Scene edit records
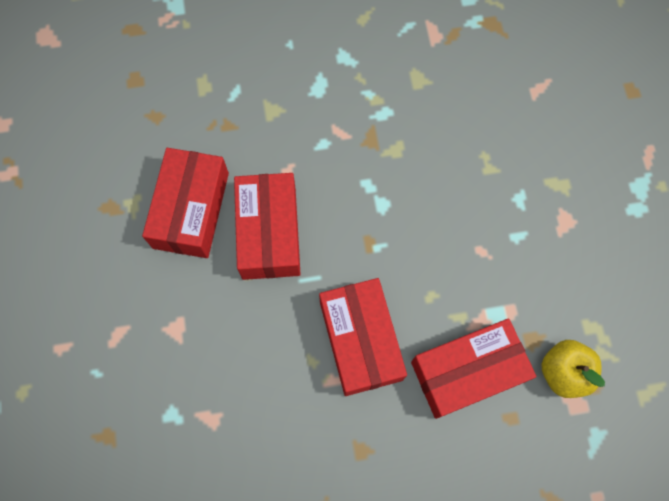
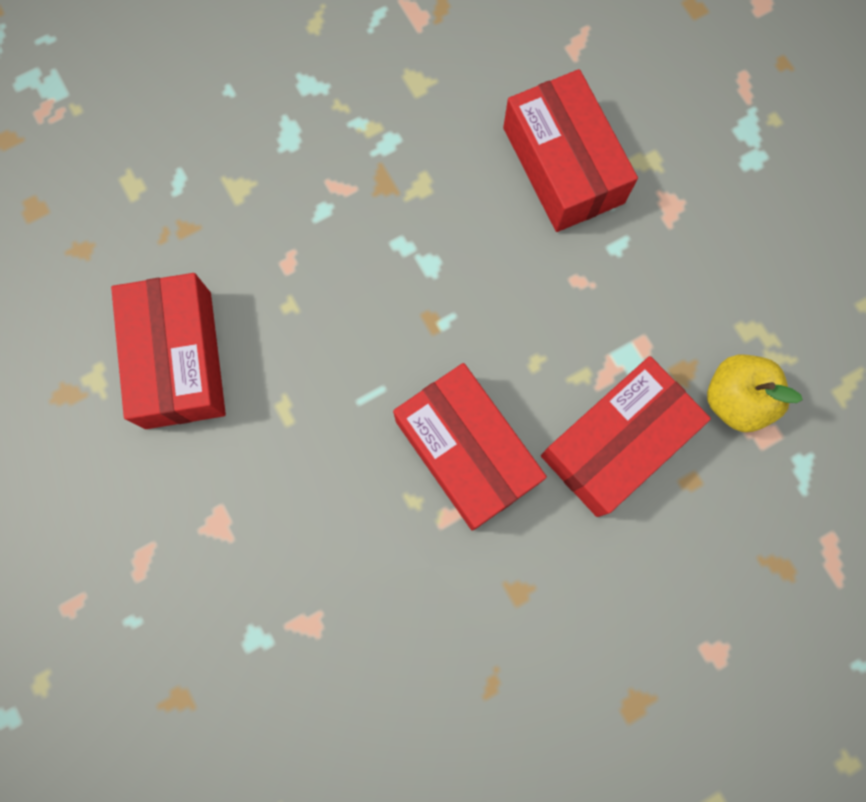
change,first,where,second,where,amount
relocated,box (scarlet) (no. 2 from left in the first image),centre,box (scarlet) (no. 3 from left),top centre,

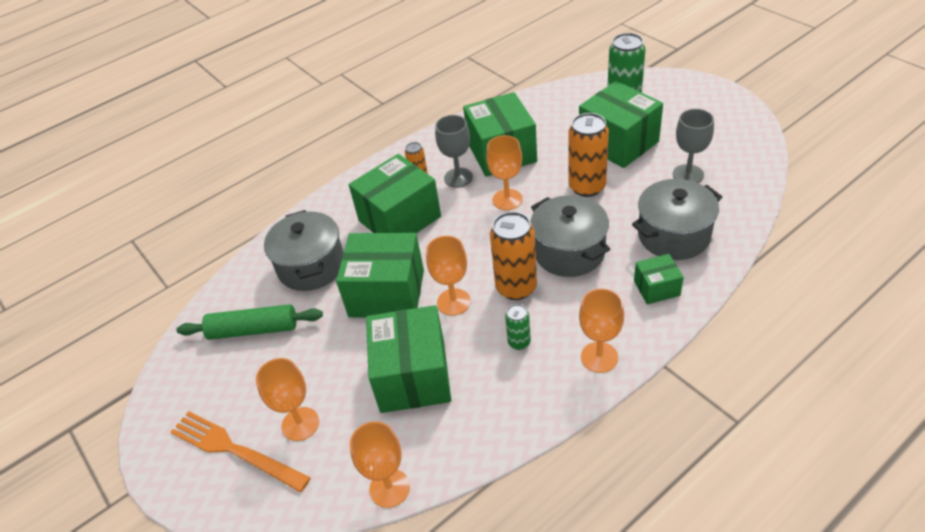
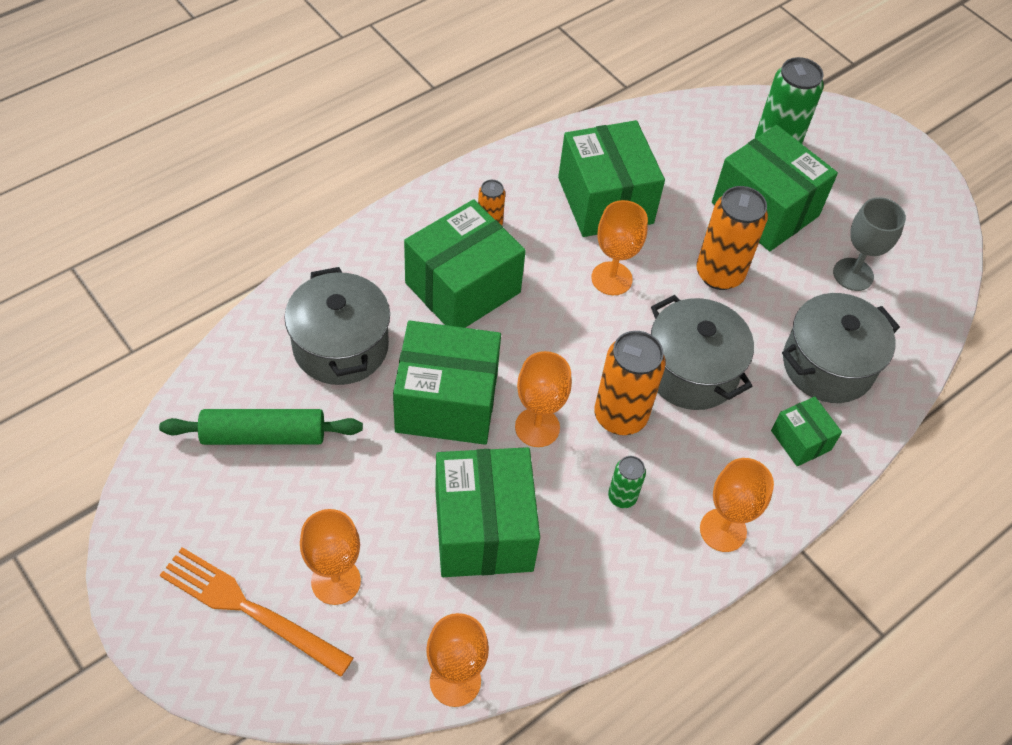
change,first,where,second,where,amount
spun,box (green) (no. 6 from left),middle right,,middle right,75 degrees clockwise
missing,goblet (grey) (no. 1 from left),top centre,,,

__PROMPT__:
Return exactly the line containing "relocated,box (scarlet) (no." and every line after it, up to and including the final line of the entries above. Pictures stay out.

__SOLUTION TO THIS TASK__:
relocated,box (scarlet) (no. 2 from left in the first image),centre,box (scarlet) (no. 3 from left),top centre,

change,first,where,second,where,amount
spun,box (green) (no. 6 from left),middle right,,middle right,75 degrees clockwise
missing,goblet (grey) (no. 1 from left),top centre,,,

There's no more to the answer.